Material to process:

┄┄┄┄┄┄┄┄┄┄

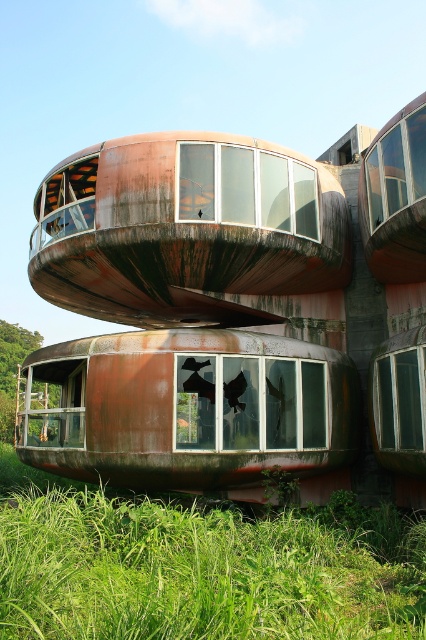
Is point (65, 611) farther from viewer compared to point (270, 371)?

That is False.

Is green grassy at lower left taller than rusty metal train car at lower center?

Indeed, green grassy at lower left has a greater height compared to rusty metal train car at lower center.

The width and height of the screenshot is (426, 640). What do you see at coordinates (201, 566) in the screenshot? I see `green grassy at lower left` at bounding box center [201, 566].

Where is `green grassy at lower left`? green grassy at lower left is located at coordinates (201, 566).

┄┄┄┄┄┄┄┄┄┄

Task requirements: Render every line of text in the items above as a JSON list of strings, one string per line, skipping blank lines. Leave the pictures out.

Exercise solution:
[
  "Is point (65, 611) farther from viewer compared to point (270, 371)?",
  "That is False.",
  "Is green grassy at lower left taller than rusty metal train car at lower center?",
  "Indeed, green grassy at lower left has a greater height compared to rusty metal train car at lower center.",
  "The width and height of the screenshot is (426, 640). What do you see at coordinates (201, 566) in the screenshot? I see `green grassy at lower left` at bounding box center [201, 566].",
  "Where is `green grassy at lower left`? green grassy at lower left is located at coordinates (201, 566)."
]